Task: Return only that part of the material below which starts with the line containing "Someone repainted the appareil" and goes on through the line containing "Someone took away the pile/vert at [849 210].", restated exactly.
☆ ☆ ☆ ☆ ☆
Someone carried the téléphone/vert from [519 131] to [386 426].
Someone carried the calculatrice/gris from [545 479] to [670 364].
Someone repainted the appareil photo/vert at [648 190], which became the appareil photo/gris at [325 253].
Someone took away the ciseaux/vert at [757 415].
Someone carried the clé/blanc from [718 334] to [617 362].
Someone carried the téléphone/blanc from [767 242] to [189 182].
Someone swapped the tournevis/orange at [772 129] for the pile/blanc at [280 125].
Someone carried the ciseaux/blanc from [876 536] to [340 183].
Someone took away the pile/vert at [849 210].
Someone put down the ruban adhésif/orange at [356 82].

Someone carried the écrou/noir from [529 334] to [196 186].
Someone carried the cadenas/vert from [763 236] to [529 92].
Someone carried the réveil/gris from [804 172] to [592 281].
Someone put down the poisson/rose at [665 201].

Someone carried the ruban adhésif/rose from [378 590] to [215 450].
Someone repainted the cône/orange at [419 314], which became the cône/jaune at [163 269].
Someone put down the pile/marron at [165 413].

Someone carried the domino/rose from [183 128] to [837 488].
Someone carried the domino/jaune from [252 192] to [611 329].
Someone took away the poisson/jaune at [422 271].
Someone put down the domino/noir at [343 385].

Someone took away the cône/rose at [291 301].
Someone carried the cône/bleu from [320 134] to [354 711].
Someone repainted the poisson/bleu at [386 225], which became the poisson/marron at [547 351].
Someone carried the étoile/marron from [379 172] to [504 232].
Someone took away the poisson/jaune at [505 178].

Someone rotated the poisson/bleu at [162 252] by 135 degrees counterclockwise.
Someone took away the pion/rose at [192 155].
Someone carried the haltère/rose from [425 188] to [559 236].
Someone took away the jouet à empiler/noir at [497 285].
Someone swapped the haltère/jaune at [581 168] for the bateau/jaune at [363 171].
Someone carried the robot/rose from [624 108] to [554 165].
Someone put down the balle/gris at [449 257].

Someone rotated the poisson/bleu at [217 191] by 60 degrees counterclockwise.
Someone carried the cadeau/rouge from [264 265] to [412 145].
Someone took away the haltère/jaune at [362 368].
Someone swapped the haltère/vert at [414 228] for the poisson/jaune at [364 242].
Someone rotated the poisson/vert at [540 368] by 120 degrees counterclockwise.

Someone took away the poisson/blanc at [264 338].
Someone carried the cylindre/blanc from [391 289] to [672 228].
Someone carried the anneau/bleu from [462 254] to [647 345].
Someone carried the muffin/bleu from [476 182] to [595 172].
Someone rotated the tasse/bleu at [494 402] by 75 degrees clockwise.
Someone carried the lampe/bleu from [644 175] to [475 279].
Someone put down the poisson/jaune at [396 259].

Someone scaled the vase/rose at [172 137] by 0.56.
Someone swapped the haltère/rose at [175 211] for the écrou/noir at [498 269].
☆ ☆ ☆ ☆ ☆
Problem solution:
Someone repainted the appareil photo/vert at [648 190], which became the appareil photo/gris at [325 253].
Someone took away the ciseaux/vert at [757 415].
Someone carried the clé/blanc from [718 334] to [617 362].
Someone carried the téléphone/blanc from [767 242] to [189 182].
Someone swapped the tournevis/orange at [772 129] for the pile/blanc at [280 125].
Someone carried the ciseaux/blanc from [876 536] to [340 183].
Someone took away the pile/vert at [849 210].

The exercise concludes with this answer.